**Exercise details**
Please reproduce every row below word for word, leaving out the pictures.
[Material for this exercise — start]
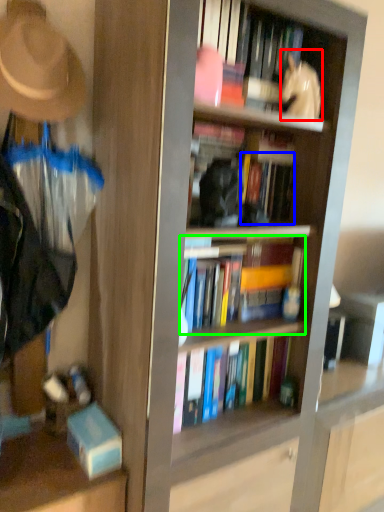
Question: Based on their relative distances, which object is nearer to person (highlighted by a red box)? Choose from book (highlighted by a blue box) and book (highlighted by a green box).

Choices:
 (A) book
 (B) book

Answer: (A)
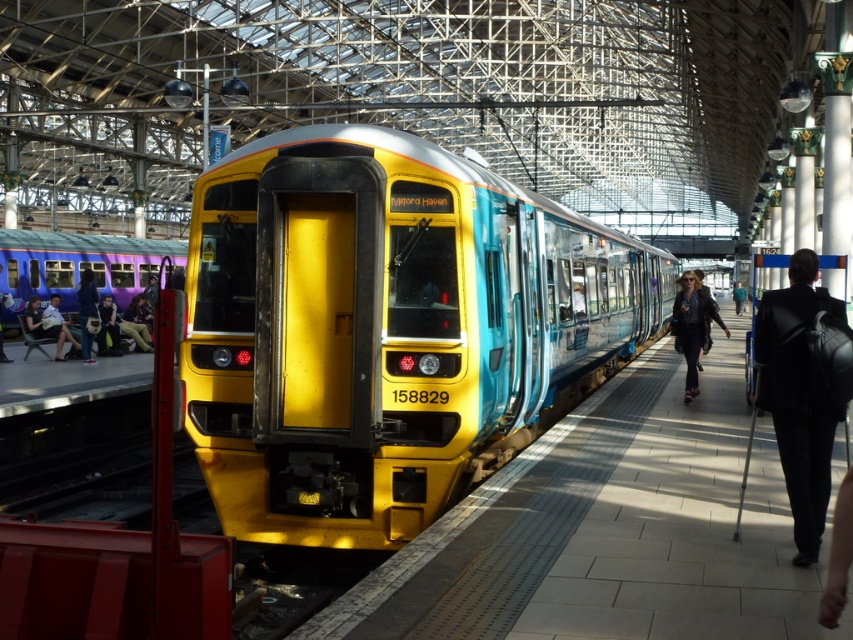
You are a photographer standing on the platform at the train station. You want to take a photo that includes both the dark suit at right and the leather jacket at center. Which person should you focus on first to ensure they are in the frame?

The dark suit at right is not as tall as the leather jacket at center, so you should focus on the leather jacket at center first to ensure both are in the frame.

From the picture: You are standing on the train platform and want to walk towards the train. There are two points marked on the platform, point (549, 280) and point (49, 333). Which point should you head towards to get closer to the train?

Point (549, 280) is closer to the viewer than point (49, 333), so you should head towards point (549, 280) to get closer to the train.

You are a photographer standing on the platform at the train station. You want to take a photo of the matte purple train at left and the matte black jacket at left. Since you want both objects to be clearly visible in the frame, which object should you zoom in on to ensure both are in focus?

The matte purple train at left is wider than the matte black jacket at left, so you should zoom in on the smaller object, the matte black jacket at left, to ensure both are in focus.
[Material for this exercise — finish]
**Task answer**
Question: Based on their relative distances, which object is nearer to person (highlighted by a red box)? Choose from book (highlighted by a blue box) and book (highlighted by a green box).

Choices:
 (A) book
 (B) book

Answer: (A)
You are a photographer standing on the platform at the train station. You want to take a photo that includes both the dark suit at right and the leather jacket at center. Which person should you focus on first to ensure they are in the frame?

The dark suit at right is not as tall as the leather jacket at center, so you should focus on the leather jacket at center first to ensure both are in the frame.

From the picture: You are standing on the train platform and want to walk towards the train. There are two points marked on the platform, point (549, 280) and point (49, 333). Which point should you head towards to get closer to the train?

Point (549, 280) is closer to the viewer than point (49, 333), so you should head towards point (549, 280) to get closer to the train.

You are a photographer standing on the platform at the train station. You want to take a photo of the matte purple train at left and the matte black jacket at left. Since you want both objects to be clearly visible in the frame, which object should you zoom in on to ensure both are in focus?

The matte purple train at left is wider than the matte black jacket at left, so you should zoom in on the smaller object, the matte black jacket at left, to ensure both are in focus.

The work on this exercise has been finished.